Information Block Start
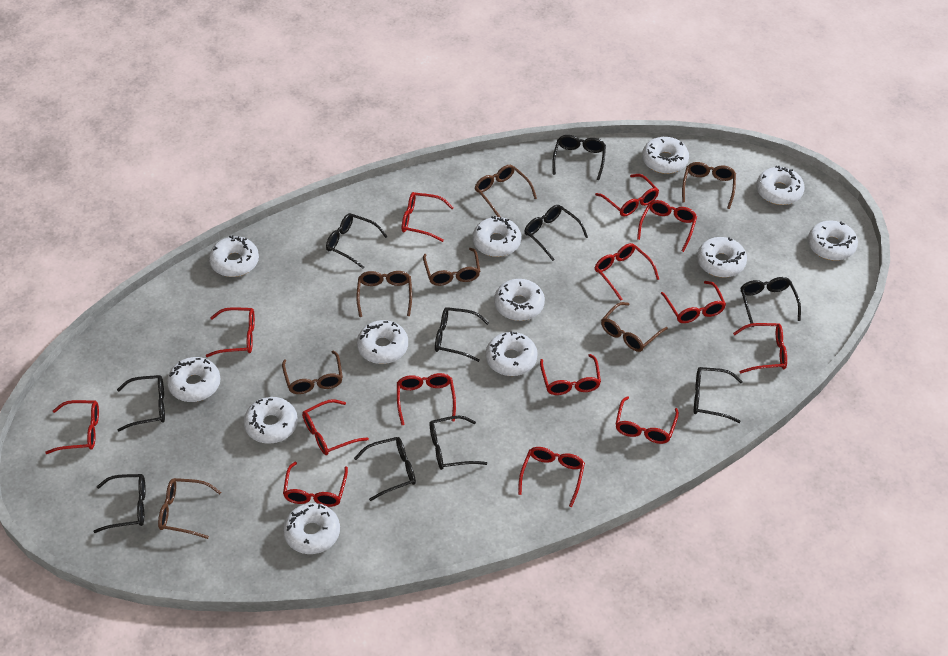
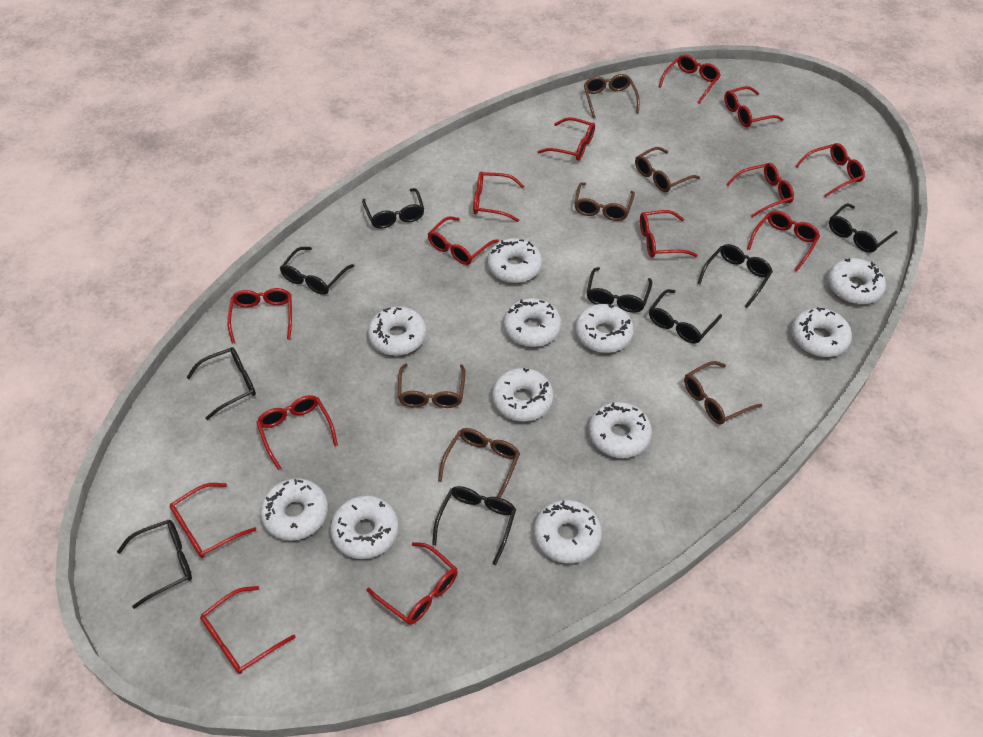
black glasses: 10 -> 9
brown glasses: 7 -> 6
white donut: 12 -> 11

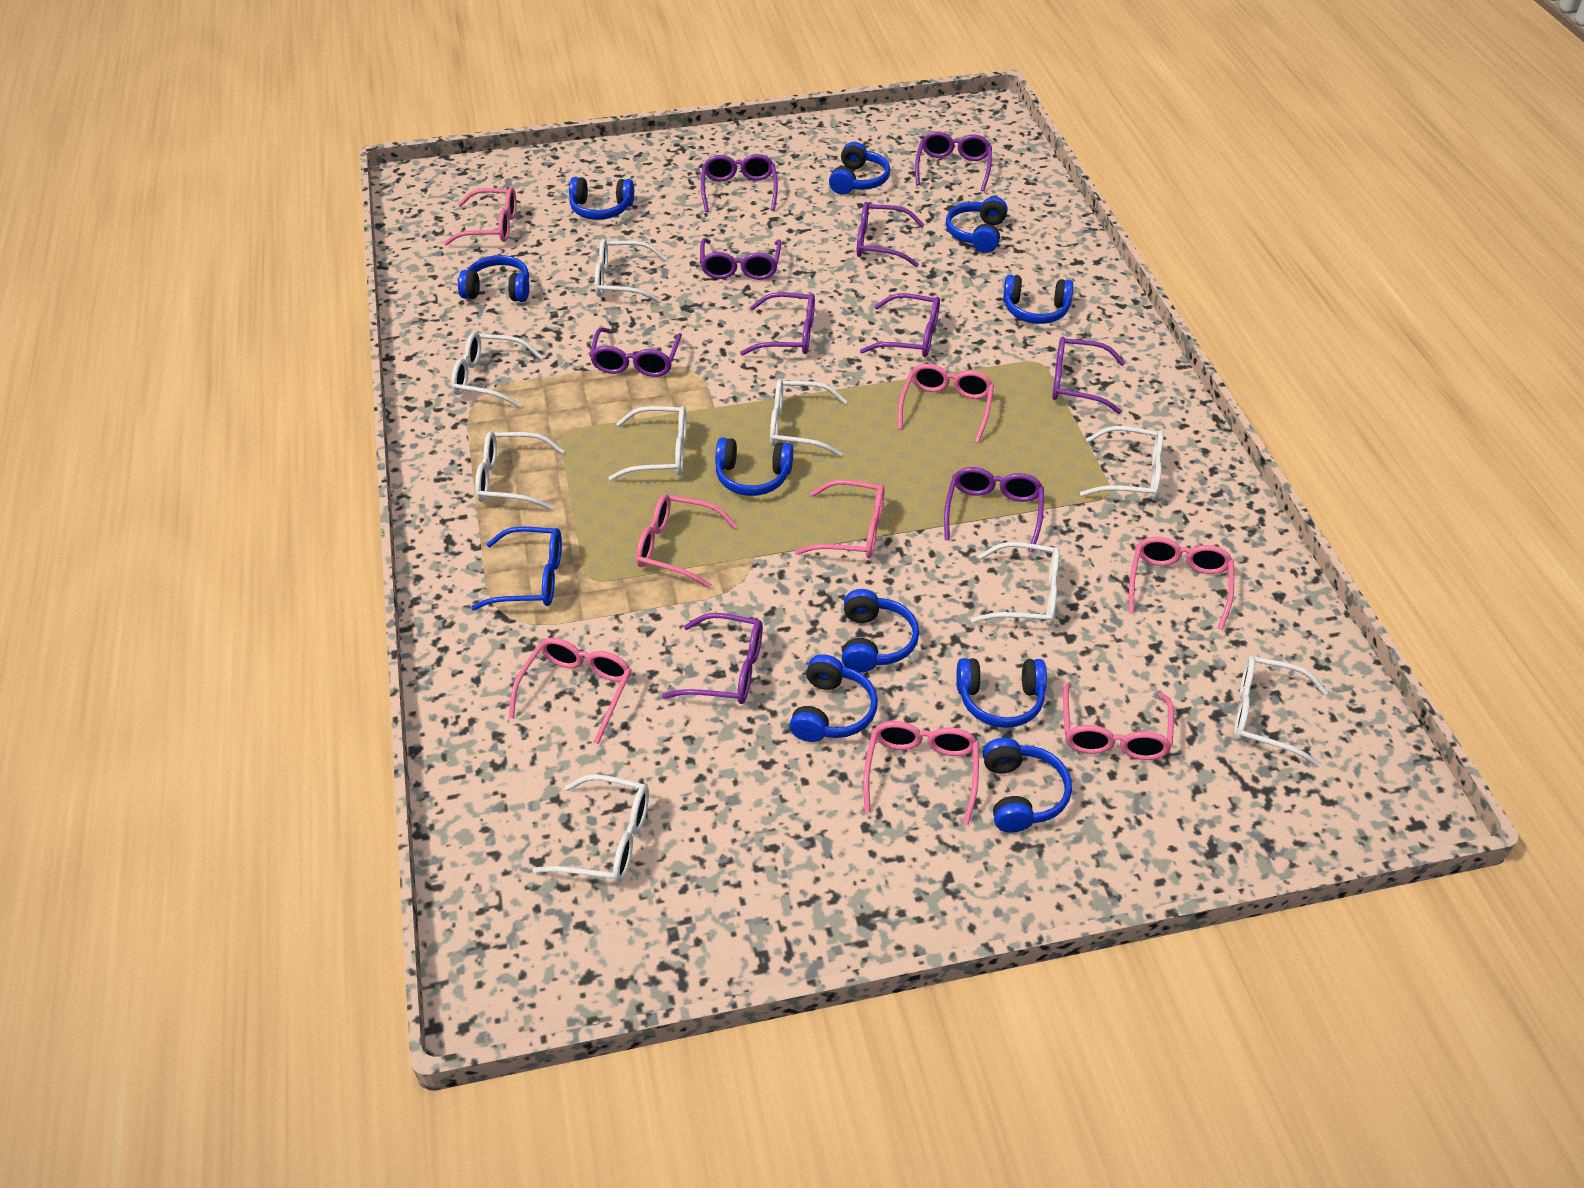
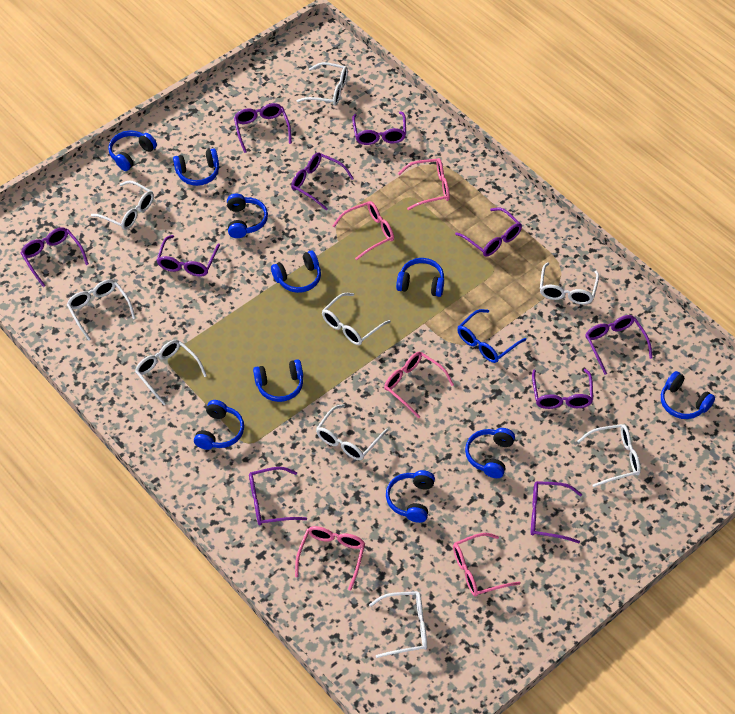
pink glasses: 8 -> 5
Information Block End
Information Block Start
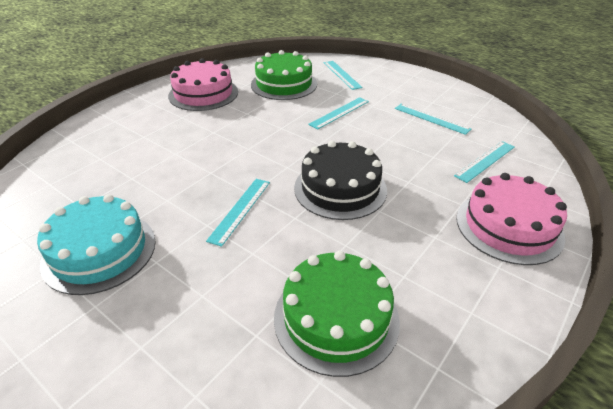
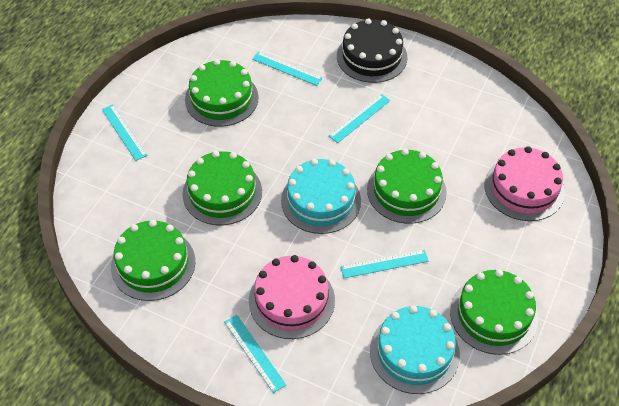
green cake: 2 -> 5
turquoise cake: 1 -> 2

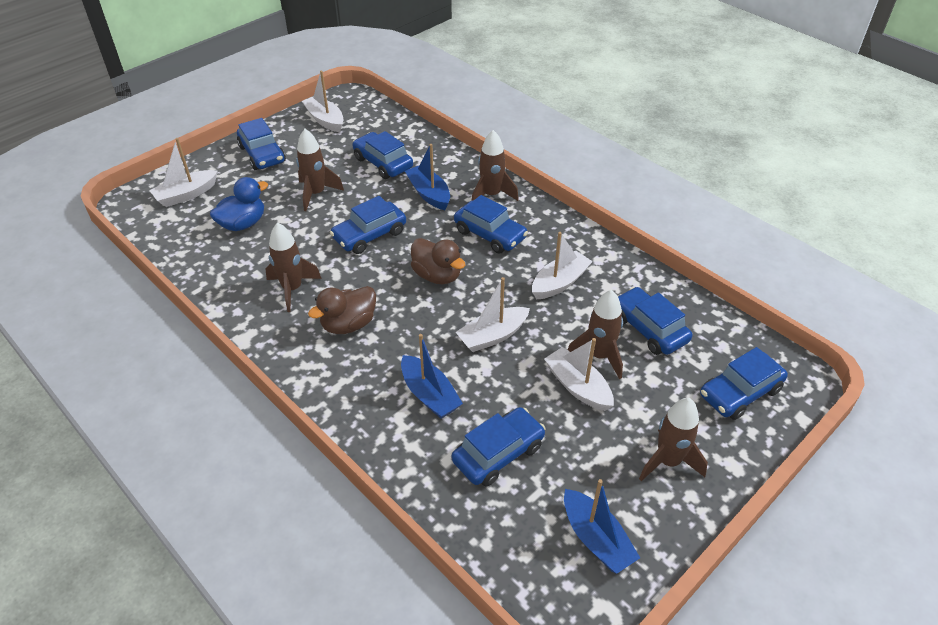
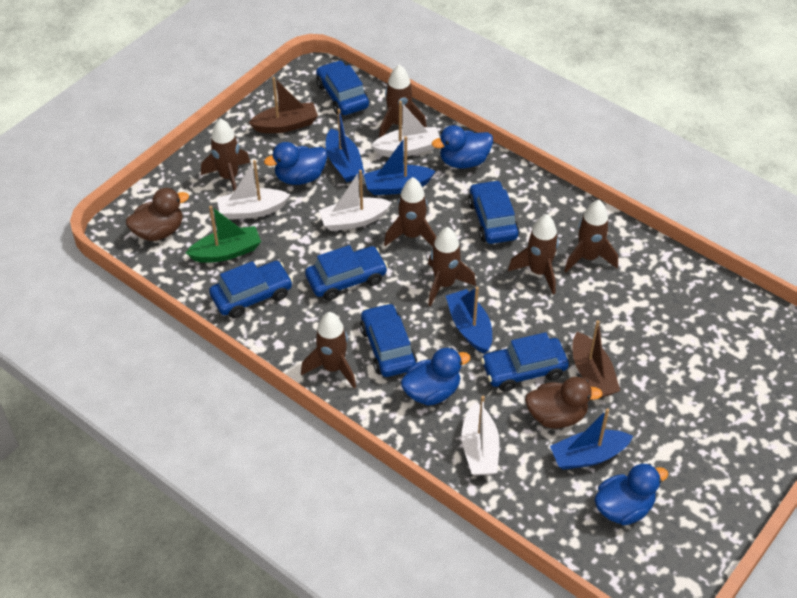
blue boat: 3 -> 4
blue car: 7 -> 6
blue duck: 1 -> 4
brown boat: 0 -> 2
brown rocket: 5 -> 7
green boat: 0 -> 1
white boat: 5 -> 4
Information Block End
Information Block Start
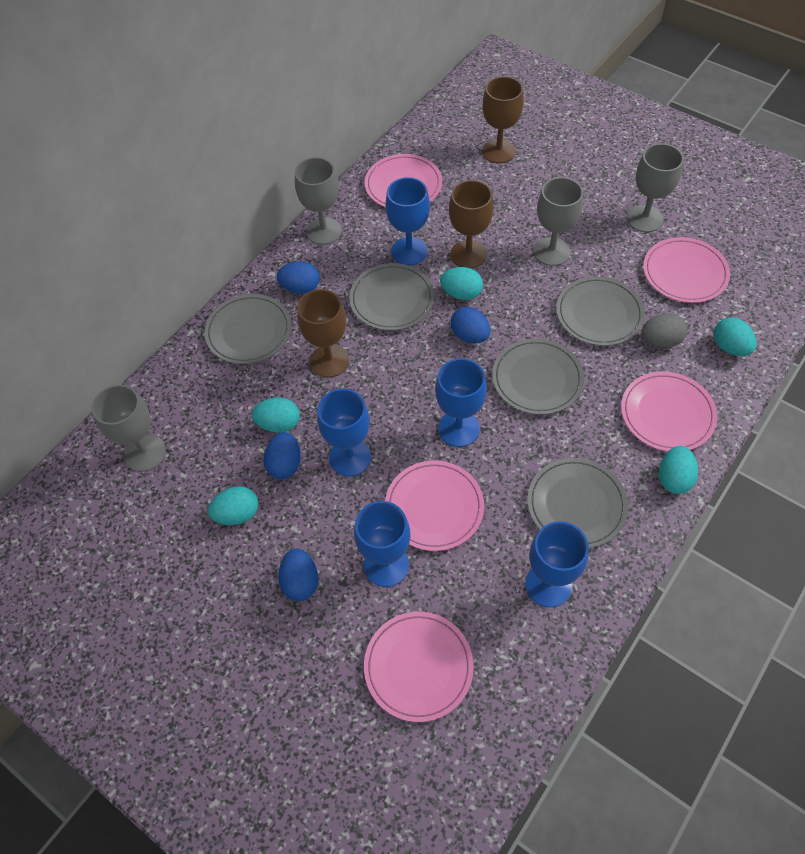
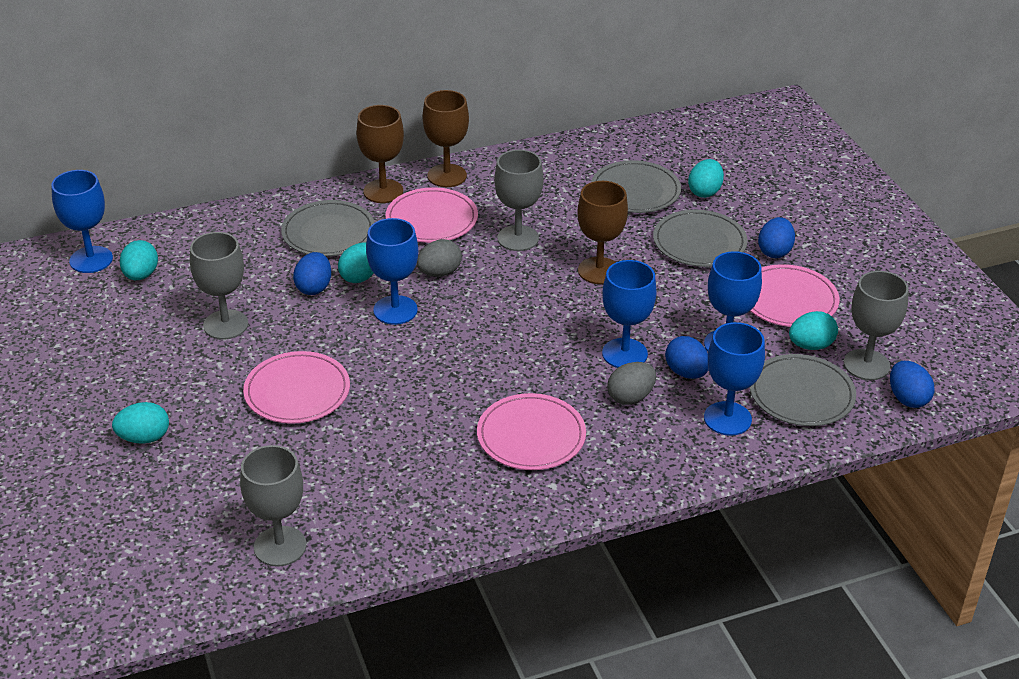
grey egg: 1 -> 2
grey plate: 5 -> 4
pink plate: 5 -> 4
Information Block End
What to work on ▸
Looking over the entries above, how many lines contain the string "brown"? State the number and nothing else.

Solution ▸
3